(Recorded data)
********************

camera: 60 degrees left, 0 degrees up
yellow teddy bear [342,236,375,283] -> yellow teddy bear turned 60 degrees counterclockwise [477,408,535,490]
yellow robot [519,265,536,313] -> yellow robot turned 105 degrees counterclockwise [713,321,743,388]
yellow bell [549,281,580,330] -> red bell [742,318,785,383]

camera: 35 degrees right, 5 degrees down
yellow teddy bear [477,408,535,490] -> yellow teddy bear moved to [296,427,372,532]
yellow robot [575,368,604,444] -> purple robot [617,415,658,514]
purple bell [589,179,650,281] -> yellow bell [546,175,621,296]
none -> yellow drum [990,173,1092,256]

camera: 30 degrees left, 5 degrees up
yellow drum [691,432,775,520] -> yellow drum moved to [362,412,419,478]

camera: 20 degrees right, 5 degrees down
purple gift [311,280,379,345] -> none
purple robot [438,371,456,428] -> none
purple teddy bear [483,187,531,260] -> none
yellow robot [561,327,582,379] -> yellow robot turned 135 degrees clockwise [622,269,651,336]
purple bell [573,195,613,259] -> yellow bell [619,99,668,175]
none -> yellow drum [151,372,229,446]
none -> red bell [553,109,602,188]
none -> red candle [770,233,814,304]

********************

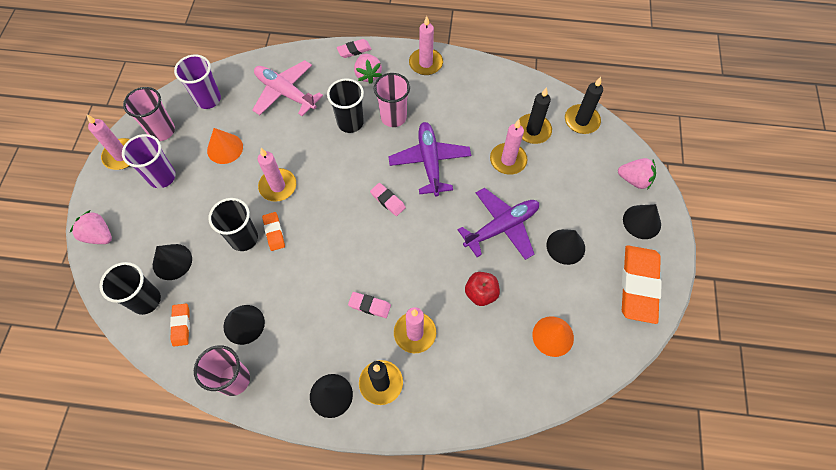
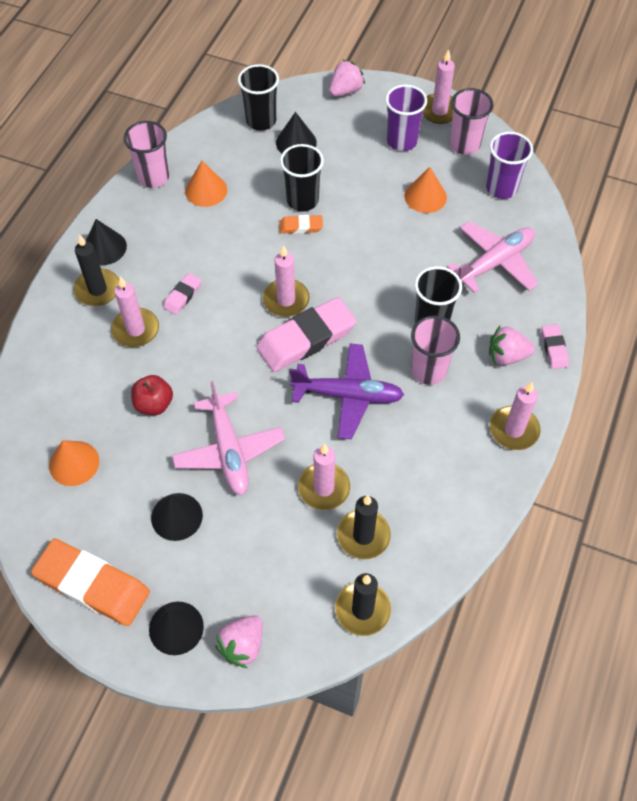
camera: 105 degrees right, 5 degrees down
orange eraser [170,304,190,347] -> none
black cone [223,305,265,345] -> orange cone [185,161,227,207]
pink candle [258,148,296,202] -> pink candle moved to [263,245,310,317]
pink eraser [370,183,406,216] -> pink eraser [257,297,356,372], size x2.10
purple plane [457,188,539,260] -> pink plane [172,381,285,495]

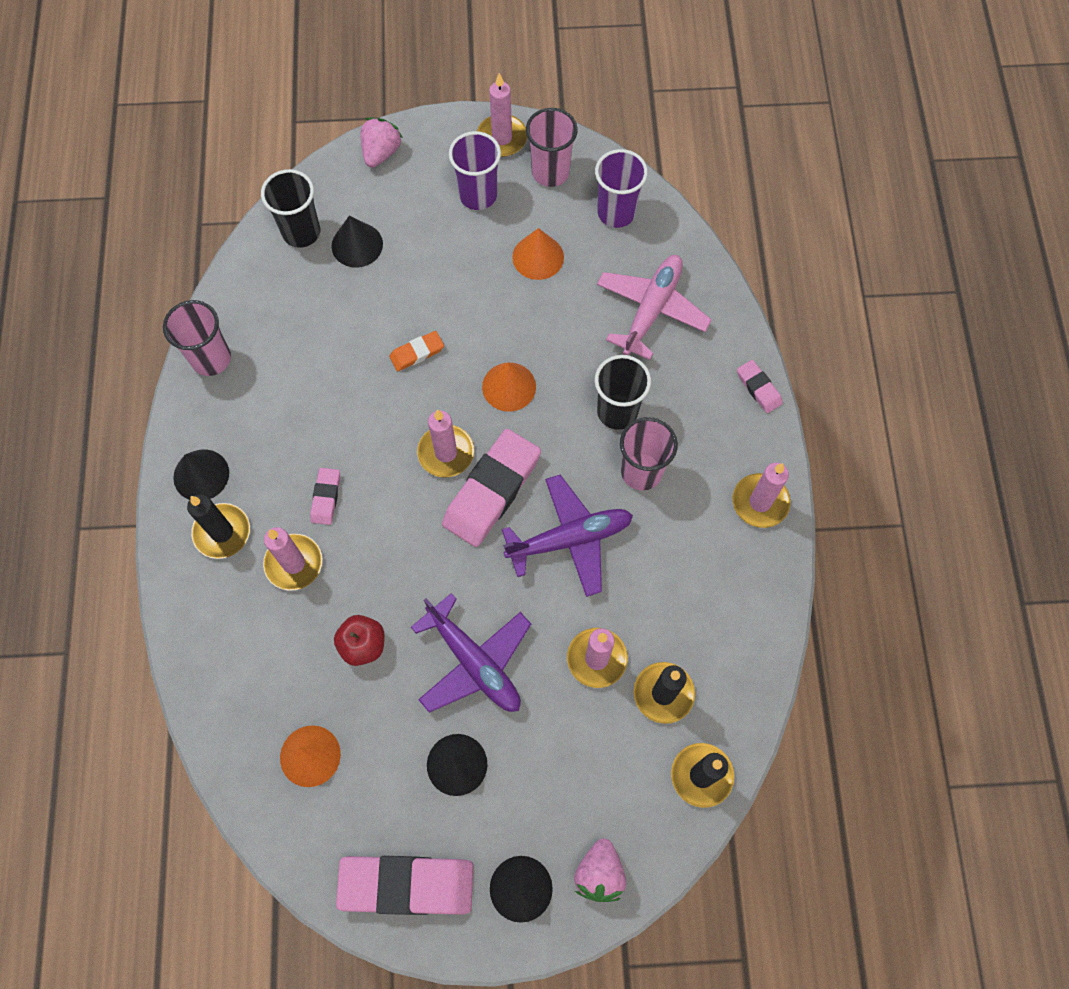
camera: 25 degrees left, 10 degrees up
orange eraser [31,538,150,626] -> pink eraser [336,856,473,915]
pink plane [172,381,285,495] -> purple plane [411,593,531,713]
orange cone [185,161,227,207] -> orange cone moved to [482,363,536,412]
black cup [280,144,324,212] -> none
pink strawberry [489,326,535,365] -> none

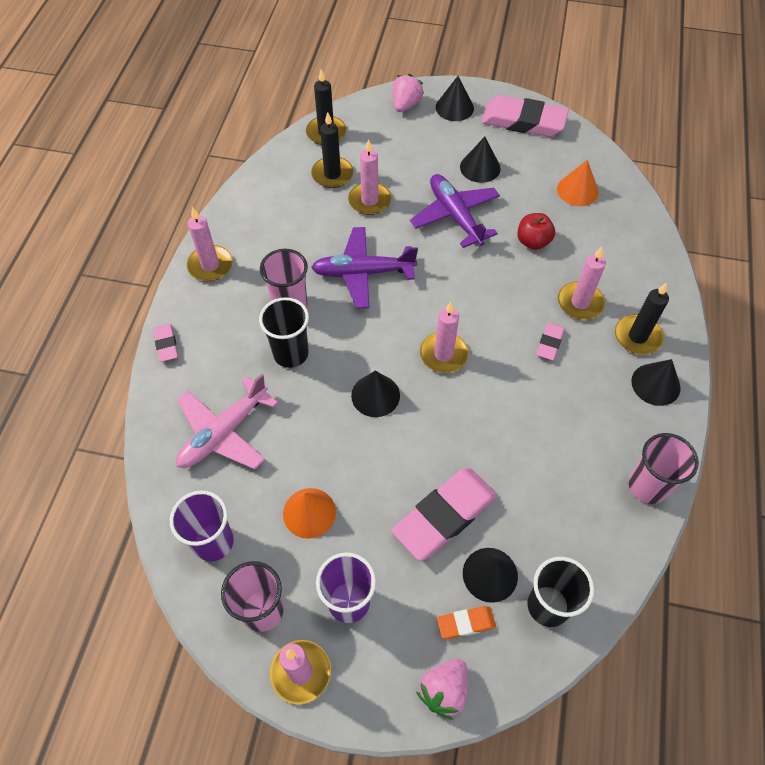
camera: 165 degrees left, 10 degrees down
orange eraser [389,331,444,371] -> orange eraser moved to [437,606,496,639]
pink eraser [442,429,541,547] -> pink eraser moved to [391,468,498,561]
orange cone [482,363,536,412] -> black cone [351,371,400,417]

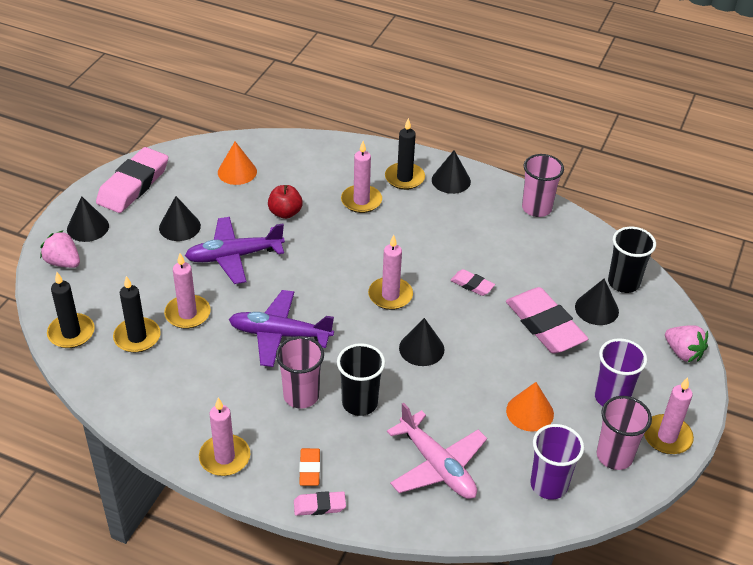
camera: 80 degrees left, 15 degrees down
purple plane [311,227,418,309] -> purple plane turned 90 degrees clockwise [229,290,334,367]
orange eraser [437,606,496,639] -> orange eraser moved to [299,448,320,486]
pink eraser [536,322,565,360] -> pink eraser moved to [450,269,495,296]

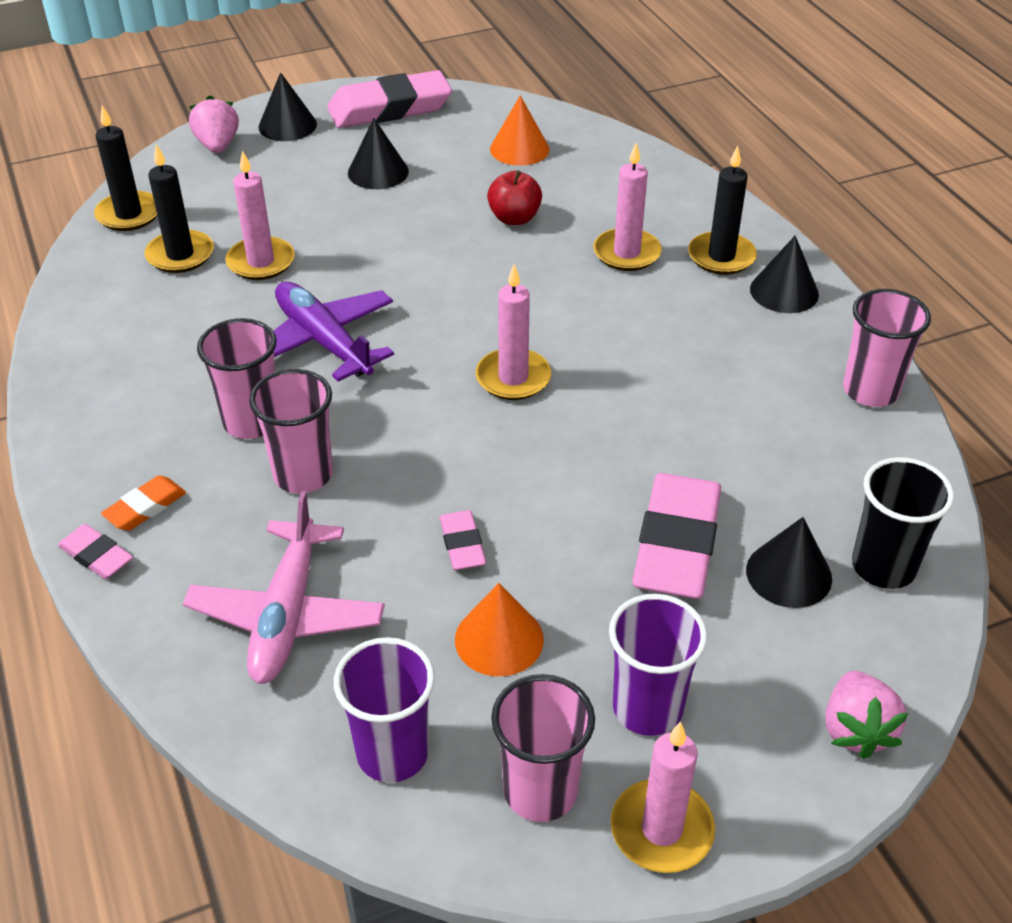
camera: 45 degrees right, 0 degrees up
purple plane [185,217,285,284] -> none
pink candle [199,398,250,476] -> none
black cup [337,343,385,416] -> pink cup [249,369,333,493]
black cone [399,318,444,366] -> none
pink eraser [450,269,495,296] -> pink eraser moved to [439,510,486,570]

********************

Exercise directions –
Look above for the line with "black cup [280,144,324,212] -> none"; quote it and every line after it, stopping after the line with "pink eraser [450,269,495,296]", exactly, with nothing added and without pictures.

Response to this exercise –
black cup [280,144,324,212] -> none
pink strawberry [489,326,535,365] -> none

camera: 165 degrees left, 10 degrees down
orange eraser [389,331,444,371] -> orange eraser moved to [437,606,496,639]
pink eraser [442,429,541,547] -> pink eraser moved to [391,468,498,561]
orange cone [482,363,536,412] -> black cone [351,371,400,417]

camera: 80 degrees left, 15 degrees down
purple plane [311,227,418,309] -> purple plane turned 90 degrees clockwise [229,290,334,367]
orange eraser [437,606,496,639] -> orange eraser moved to [299,448,320,486]
pink eraser [536,322,565,360] -> pink eraser moved to [450,269,495,296]

camera: 45 degrees right, 0 degrees up
purple plane [185,217,285,284] -> none
pink candle [199,398,250,476] -> none
black cup [337,343,385,416] -> pink cup [249,369,333,493]
black cone [399,318,444,366] -> none
pink eraser [450,269,495,296] -> pink eraser moved to [439,510,486,570]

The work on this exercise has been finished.